What you are asked to do :: Pictures must be dropped from the copy of the entries below; all else is returned exactly.

Data for processing ::
++++++

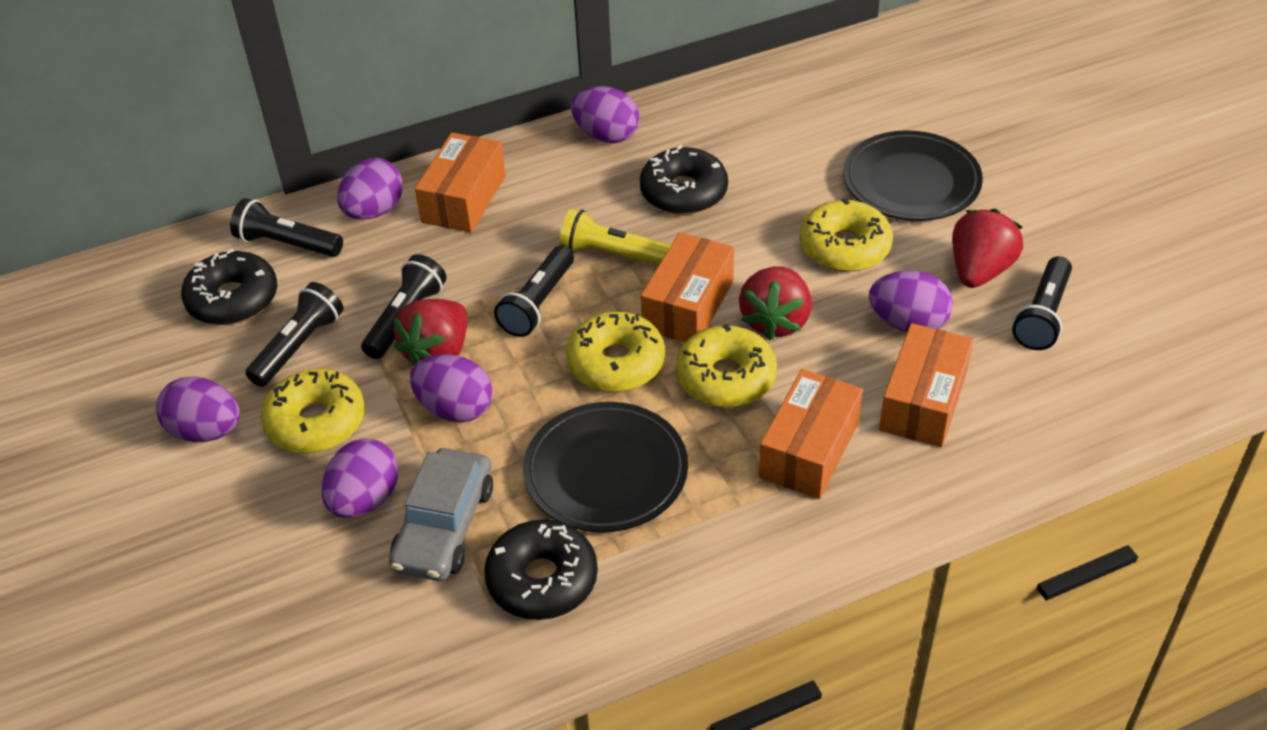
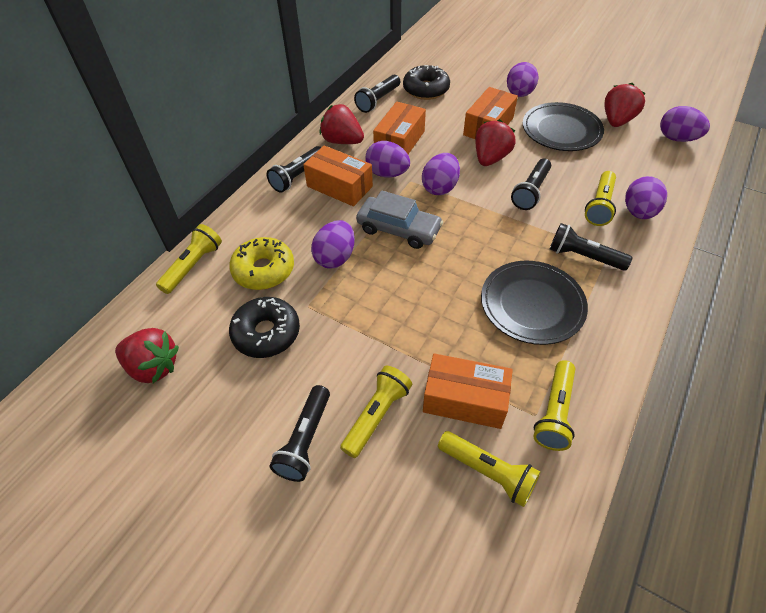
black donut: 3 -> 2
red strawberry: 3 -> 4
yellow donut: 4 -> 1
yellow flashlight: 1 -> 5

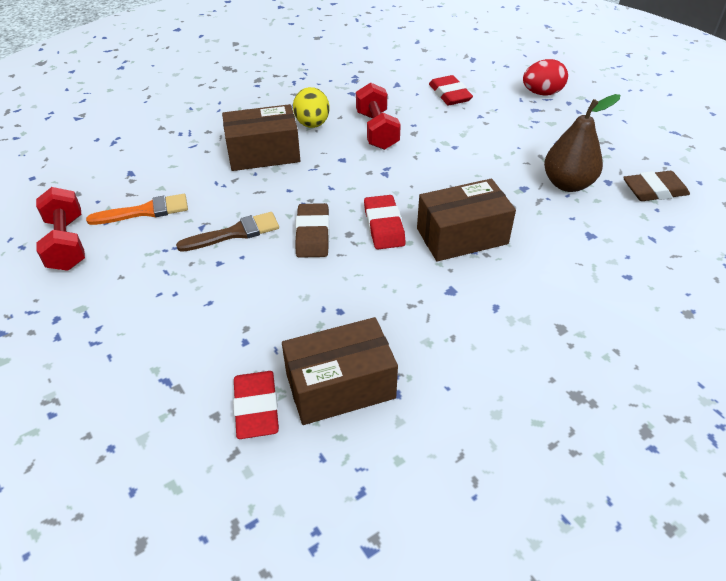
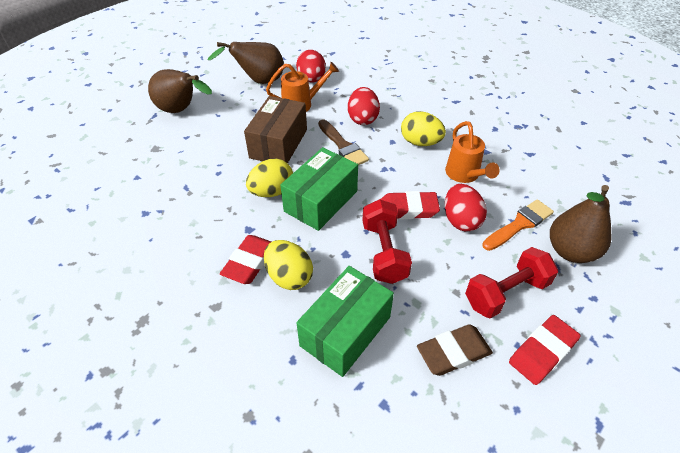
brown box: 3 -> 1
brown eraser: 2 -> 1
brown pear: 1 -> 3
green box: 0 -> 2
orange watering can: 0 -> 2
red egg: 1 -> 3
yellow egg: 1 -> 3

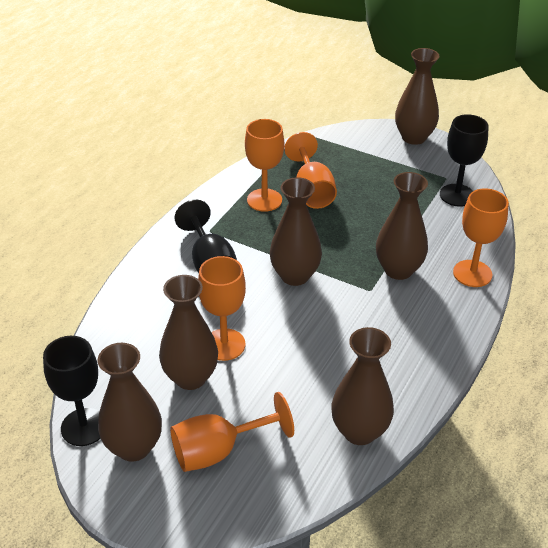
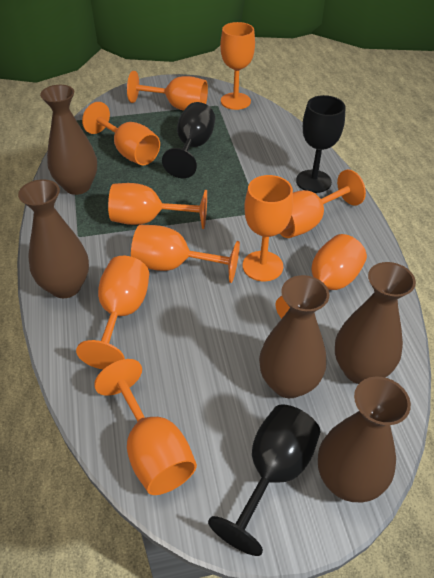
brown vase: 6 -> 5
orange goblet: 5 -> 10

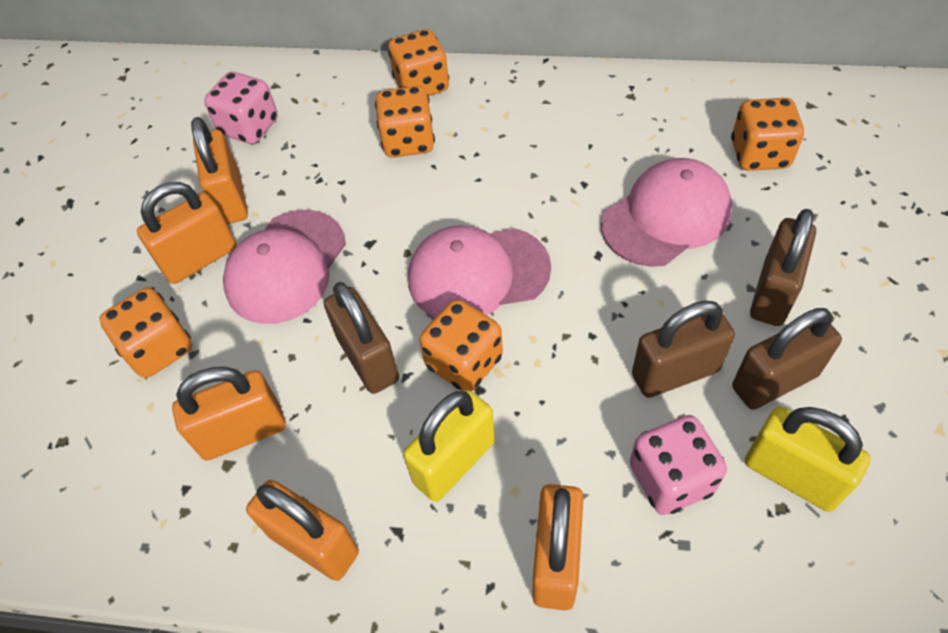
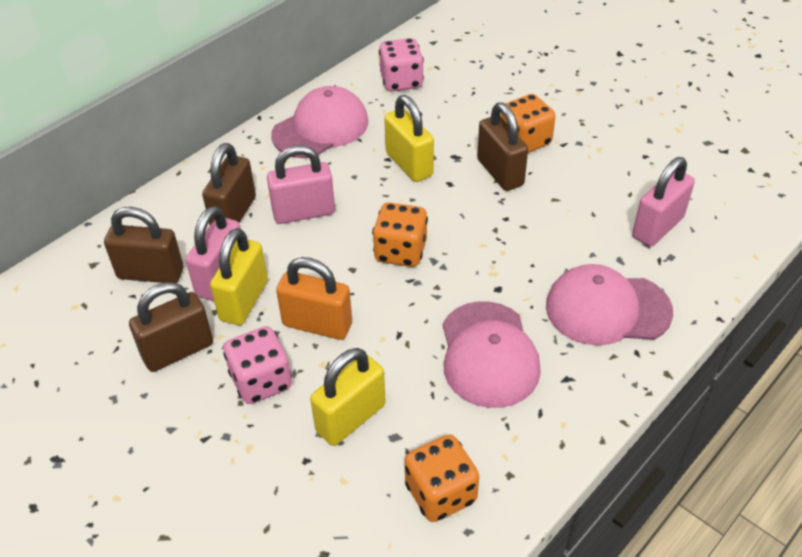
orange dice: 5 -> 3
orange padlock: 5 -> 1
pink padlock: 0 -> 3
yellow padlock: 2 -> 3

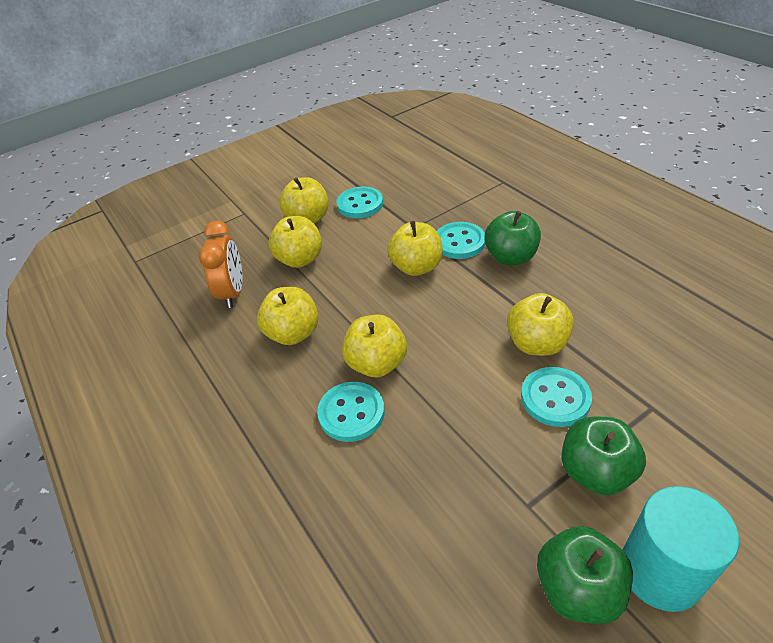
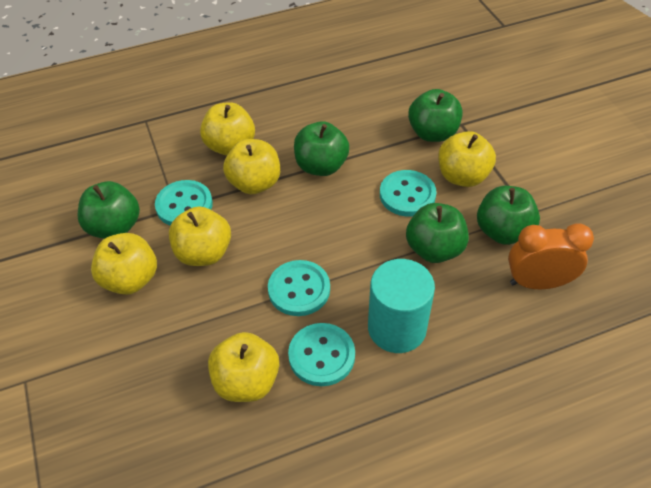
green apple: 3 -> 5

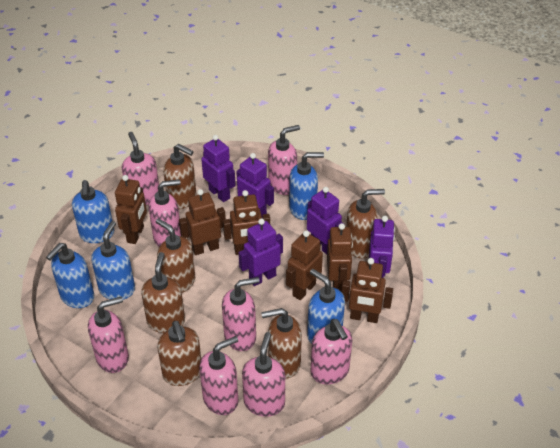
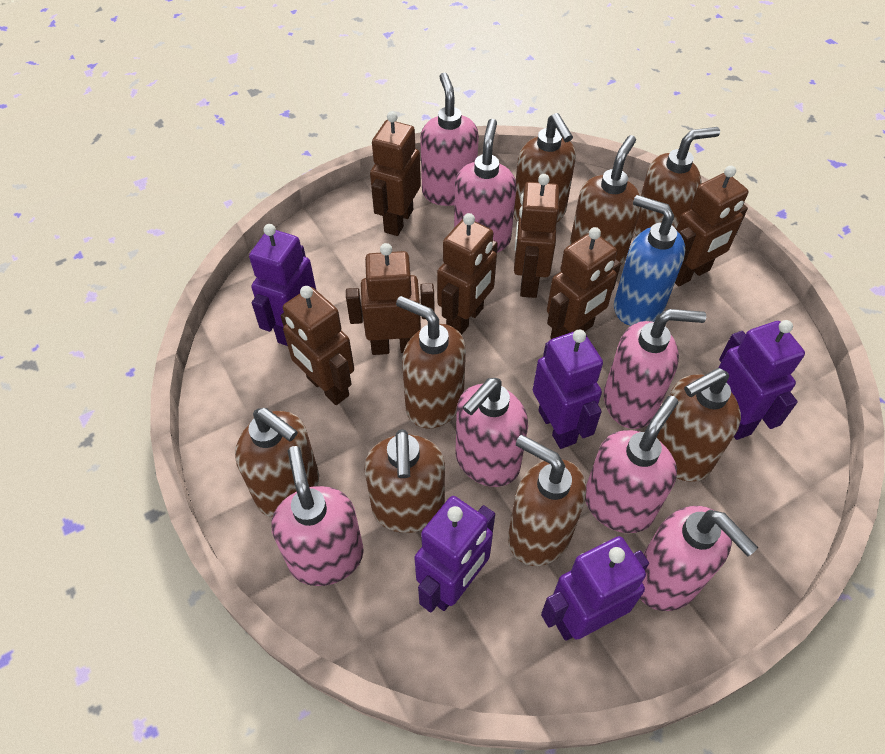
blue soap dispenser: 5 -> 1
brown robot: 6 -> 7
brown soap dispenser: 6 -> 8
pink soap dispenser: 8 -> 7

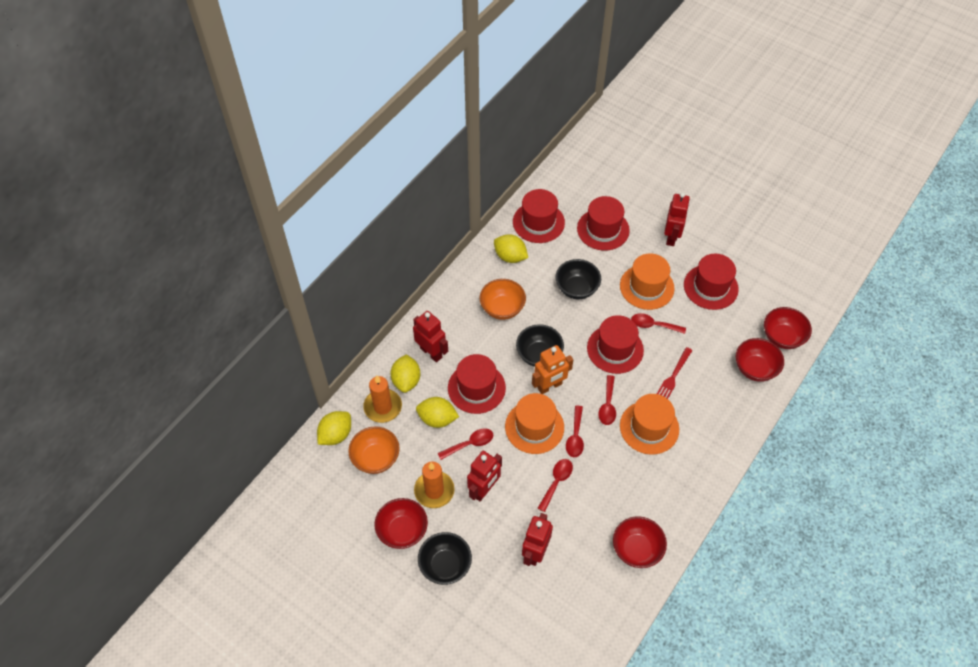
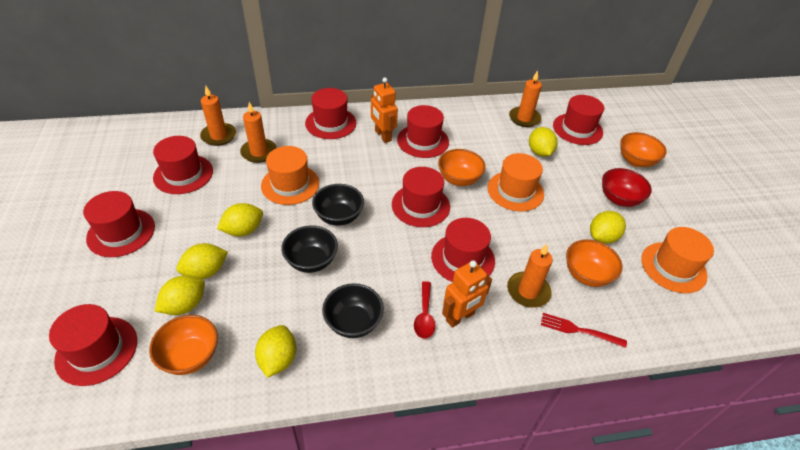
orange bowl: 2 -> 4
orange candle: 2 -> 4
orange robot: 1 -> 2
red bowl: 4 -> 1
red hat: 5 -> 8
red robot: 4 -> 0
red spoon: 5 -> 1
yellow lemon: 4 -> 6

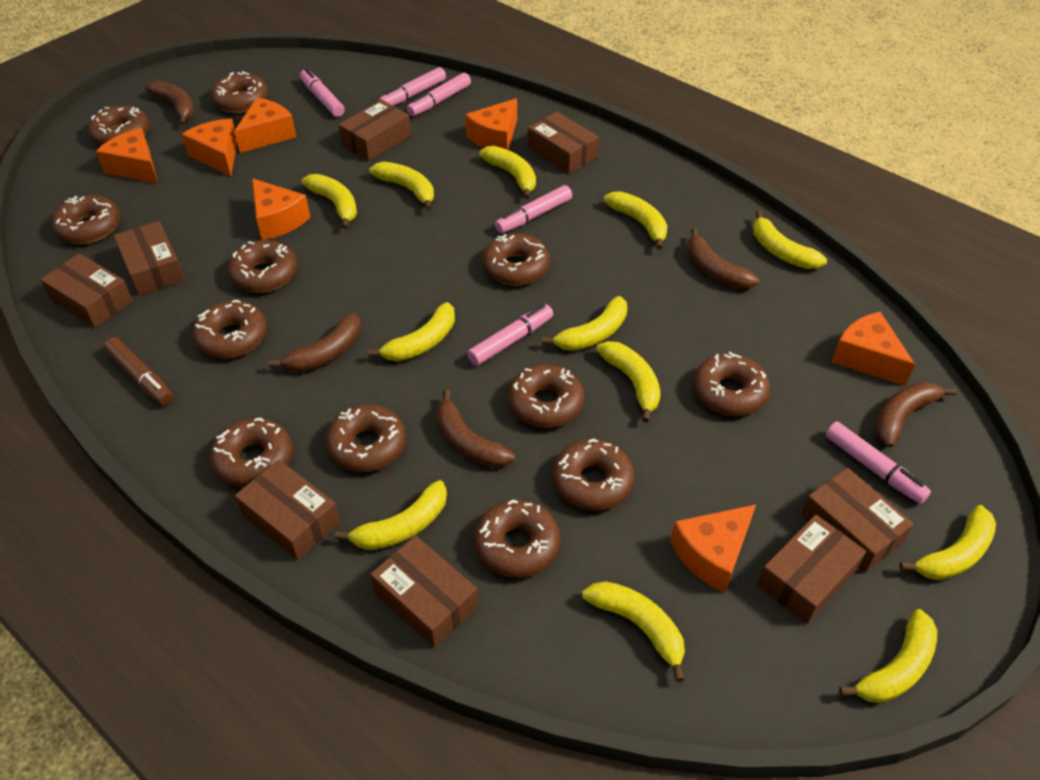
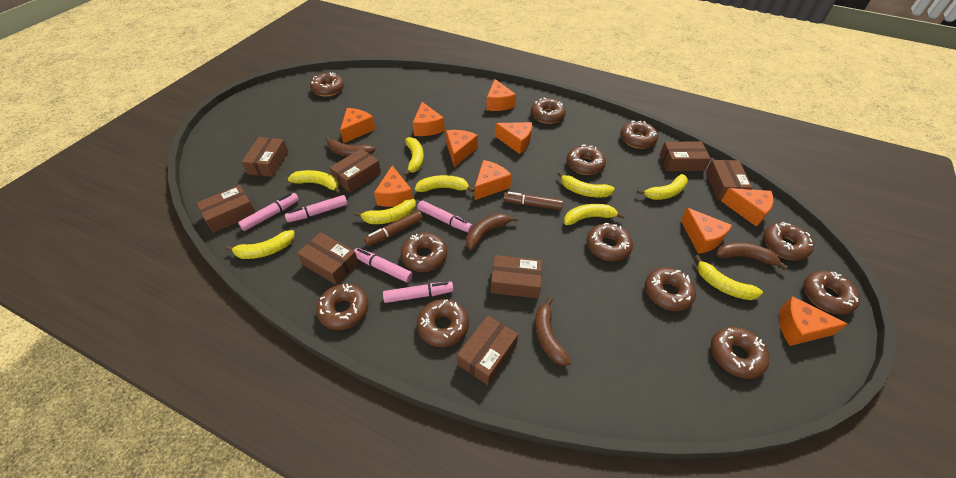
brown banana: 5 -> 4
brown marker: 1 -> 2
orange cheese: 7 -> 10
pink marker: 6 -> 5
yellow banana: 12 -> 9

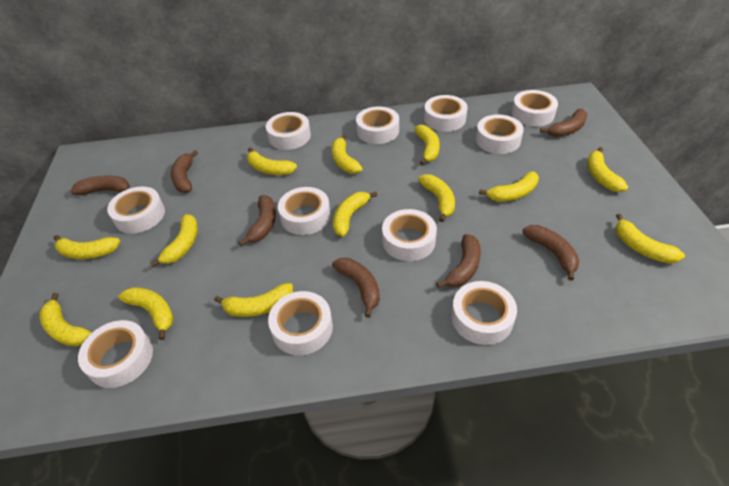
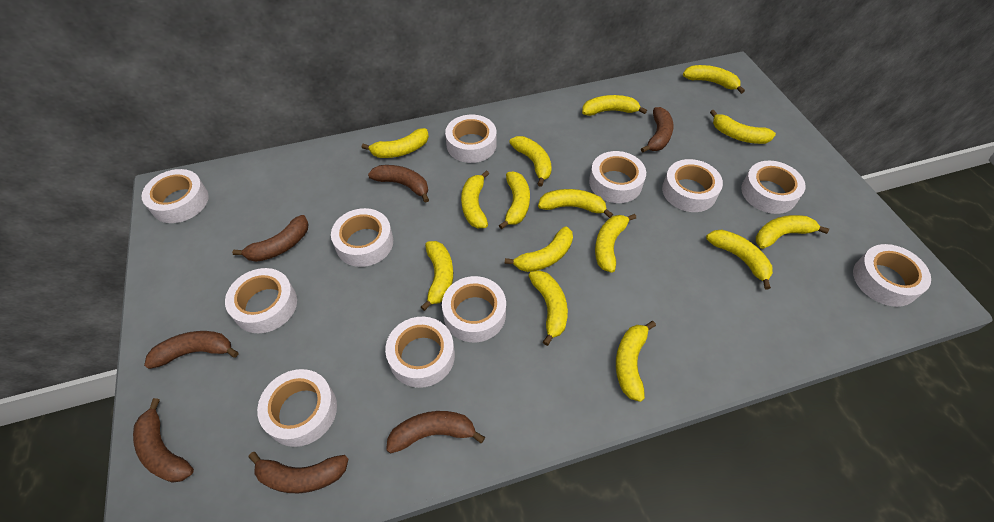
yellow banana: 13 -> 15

++++++

Output ::
black donut: 3 -> 2
red strawberry: 3 -> 4
yellow donut: 4 -> 1
yellow flashlight: 1 -> 5

brown box: 3 -> 1
brown eraser: 2 -> 1
brown pear: 1 -> 3
green box: 0 -> 2
orange watering can: 0 -> 2
red egg: 1 -> 3
yellow egg: 1 -> 3

brown vase: 6 -> 5
orange goblet: 5 -> 10

orange dice: 5 -> 3
orange padlock: 5 -> 1
pink padlock: 0 -> 3
yellow padlock: 2 -> 3

green apple: 3 -> 5

blue soap dispenser: 5 -> 1
brown robot: 6 -> 7
brown soap dispenser: 6 -> 8
pink soap dispenser: 8 -> 7

orange bowl: 2 -> 4
orange candle: 2 -> 4
orange robot: 1 -> 2
red bowl: 4 -> 1
red hat: 5 -> 8
red robot: 4 -> 0
red spoon: 5 -> 1
yellow lemon: 4 -> 6

brown banana: 5 -> 4
brown marker: 1 -> 2
orange cheese: 7 -> 10
pink marker: 6 -> 5
yellow banana: 12 -> 9

yellow banana: 13 -> 15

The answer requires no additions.